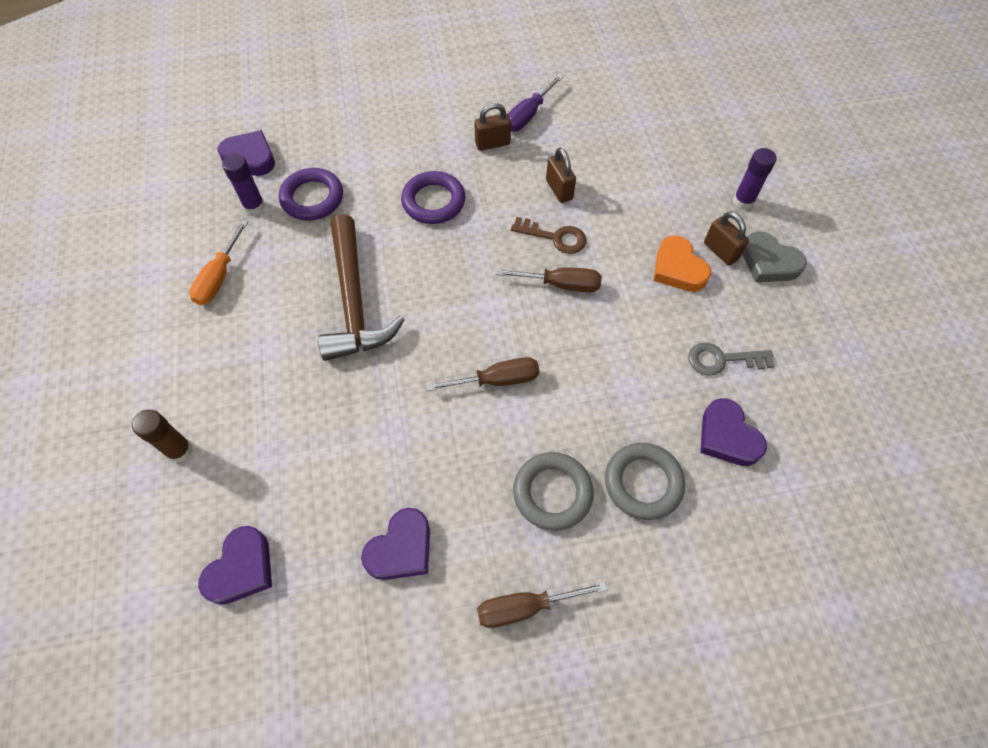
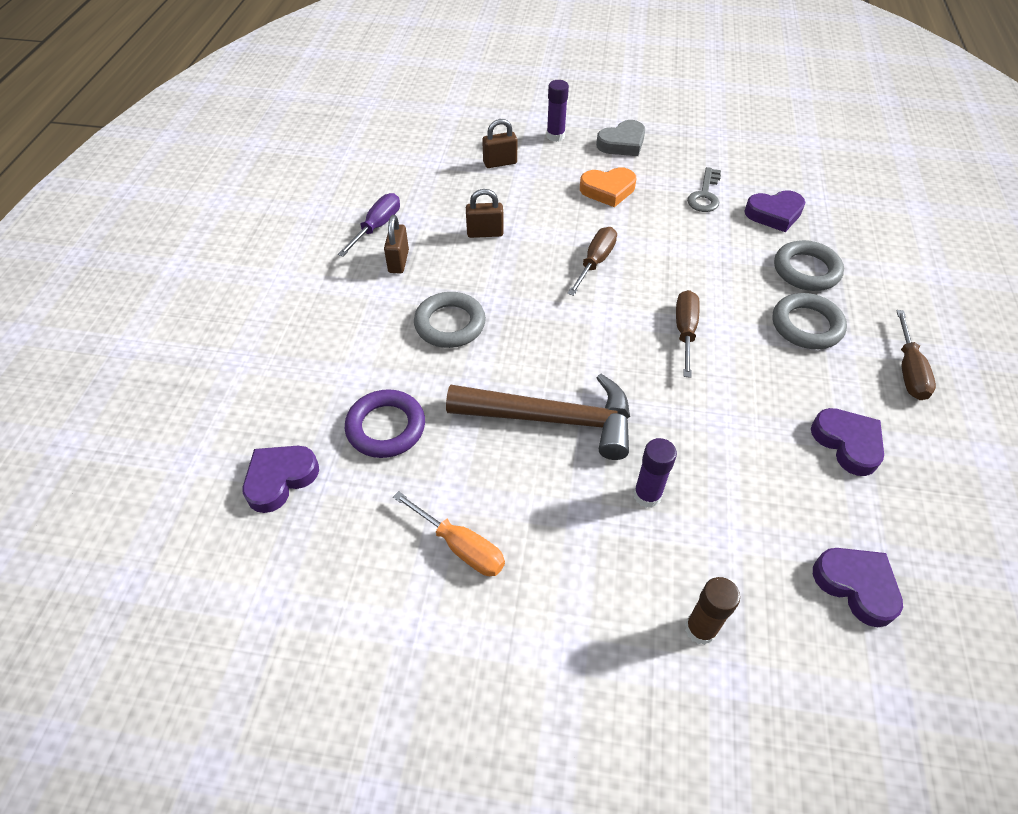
camera: 70 degrees left, 10 degrees down
(254, 206) = (366, 489): purple glue stick -> purple glue stick (647, 495)
(433, 201) = (450, 324): purple ring -> grey ring
(528, 115) = (377, 227): purple screwdriver -> purple screwdriver turned 120 degrees counterclockwise
(555, 237) = (540, 251): brown key -> none
(720, 251) = (600, 163): brown padlock -> brown padlock (500, 163)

### TASK TO COMPLETE
Return word for word the line with "(254, 206) = (366, 489): purple" and every line after it through the end of the records above.

### EXPECTED ANSWER
(254, 206) = (366, 489): purple glue stick -> purple glue stick (647, 495)
(433, 201) = (450, 324): purple ring -> grey ring
(528, 115) = (377, 227): purple screwdriver -> purple screwdriver turned 120 degrees counterclockwise
(555, 237) = (540, 251): brown key -> none
(720, 251) = (600, 163): brown padlock -> brown padlock (500, 163)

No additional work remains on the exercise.